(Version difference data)
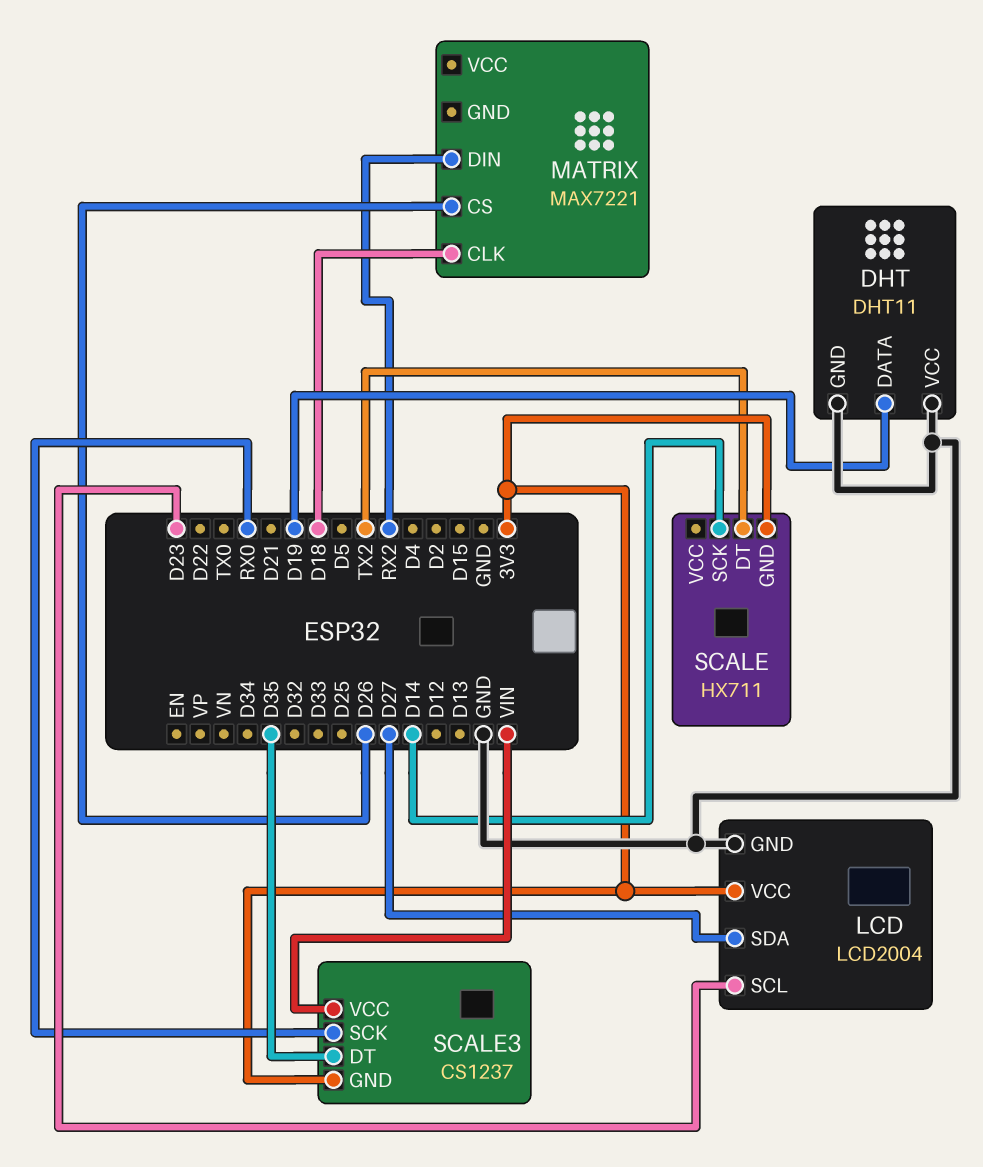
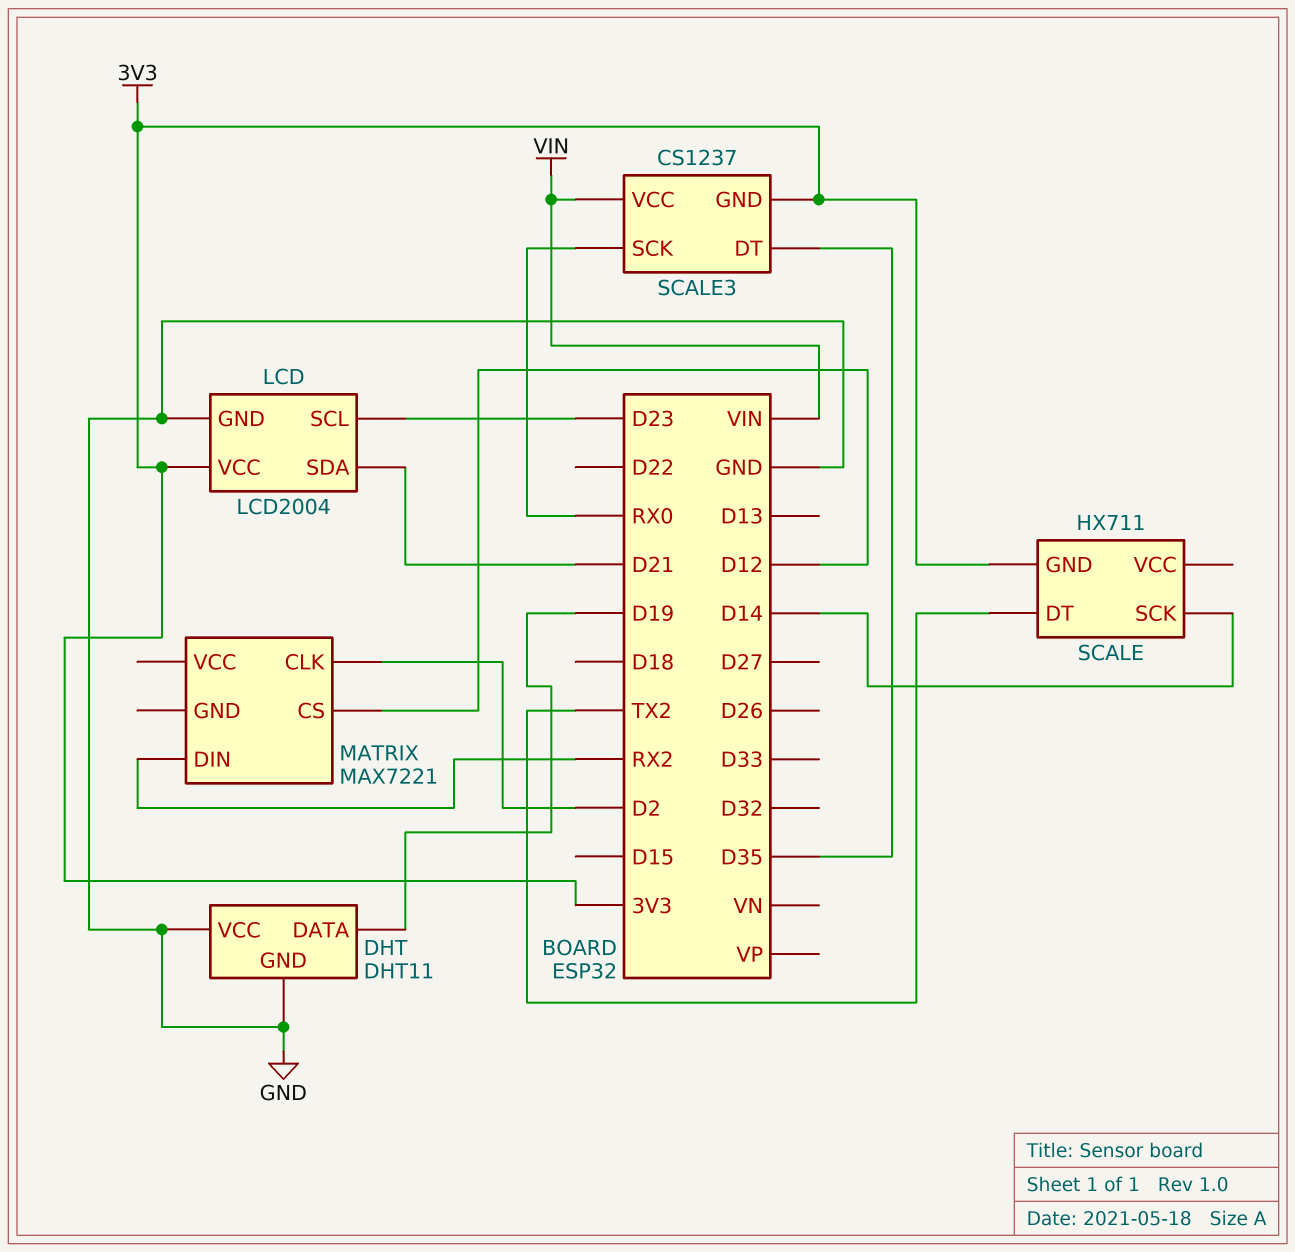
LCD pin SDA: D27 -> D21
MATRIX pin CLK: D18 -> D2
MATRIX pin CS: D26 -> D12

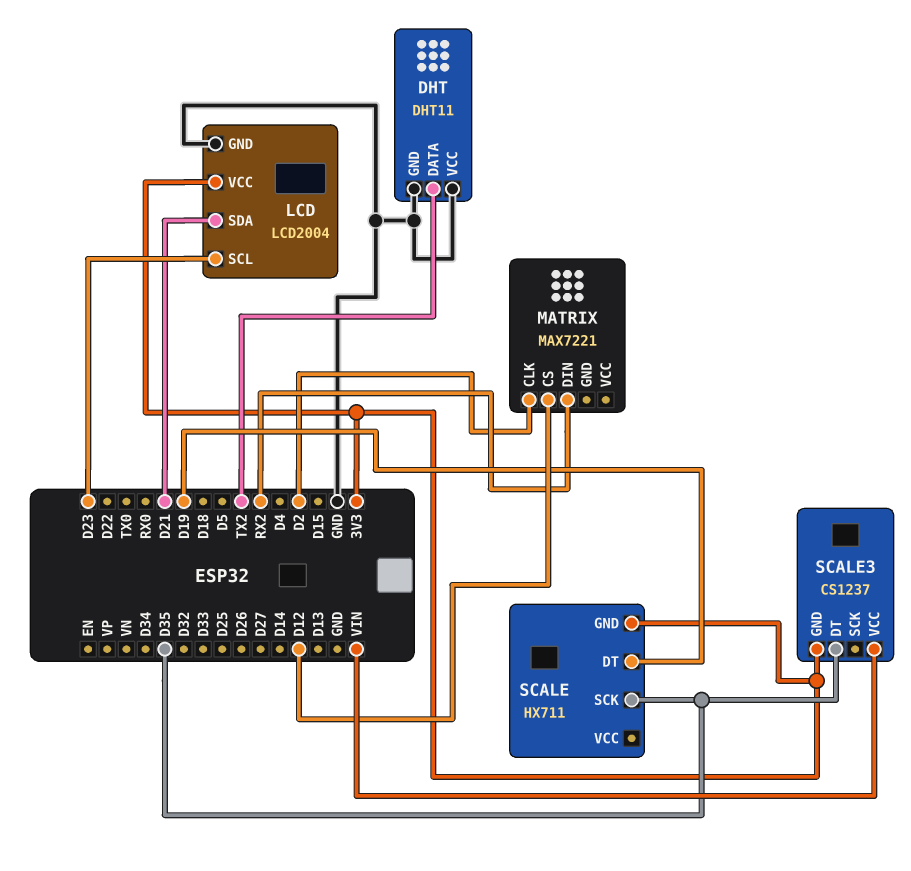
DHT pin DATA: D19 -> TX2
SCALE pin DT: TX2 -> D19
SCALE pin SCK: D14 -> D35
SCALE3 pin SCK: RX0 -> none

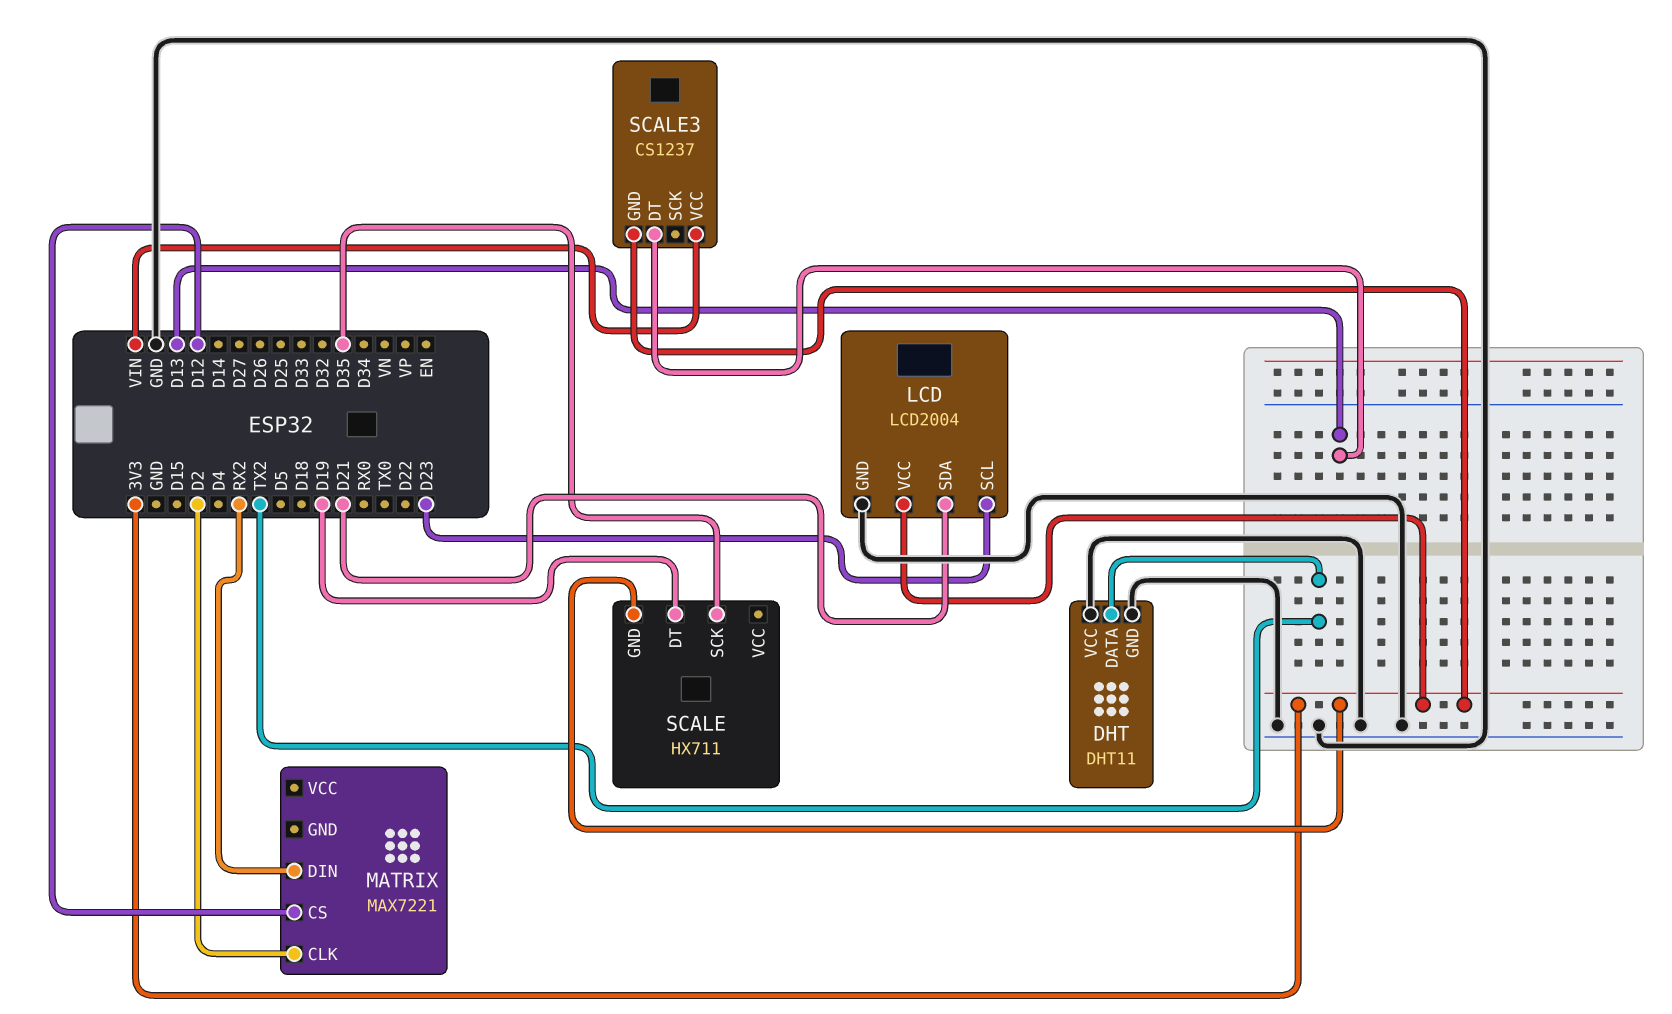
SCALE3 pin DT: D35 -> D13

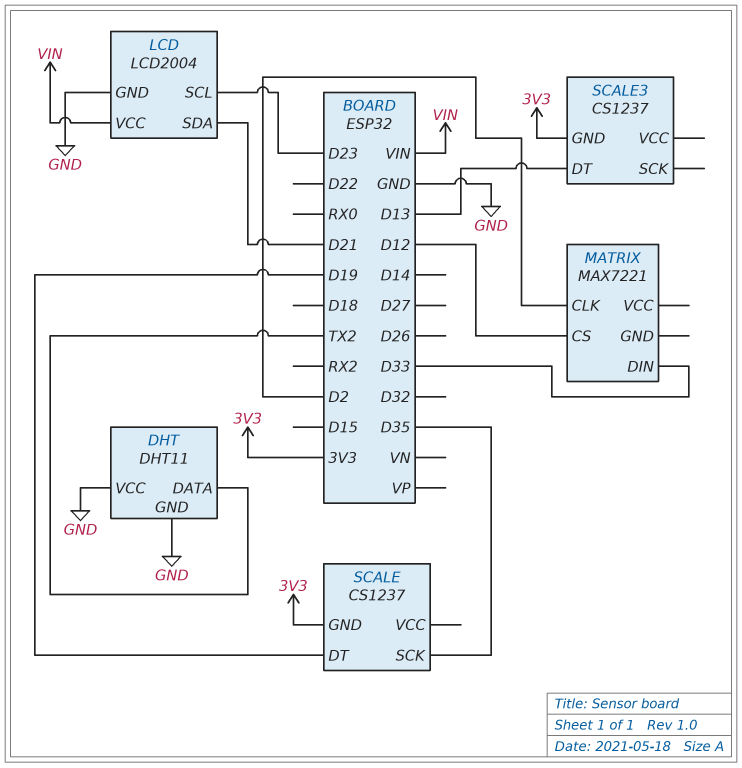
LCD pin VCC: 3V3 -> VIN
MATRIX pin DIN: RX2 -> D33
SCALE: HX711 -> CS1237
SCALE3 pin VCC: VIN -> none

### Work order
Leave every picture out and return exactly the lines from the one holding "SCALE pin DT: TX2 -> D19" through the end of the records above, both ends included, and nothing more.

### Expected output
SCALE pin DT: TX2 -> D19
SCALE pin SCK: D14 -> D35
SCALE3 pin SCK: RX0 -> none

SCALE3 pin DT: D35 -> D13

LCD pin VCC: 3V3 -> VIN
MATRIX pin DIN: RX2 -> D33
SCALE: HX711 -> CS1237
SCALE3 pin VCC: VIN -> none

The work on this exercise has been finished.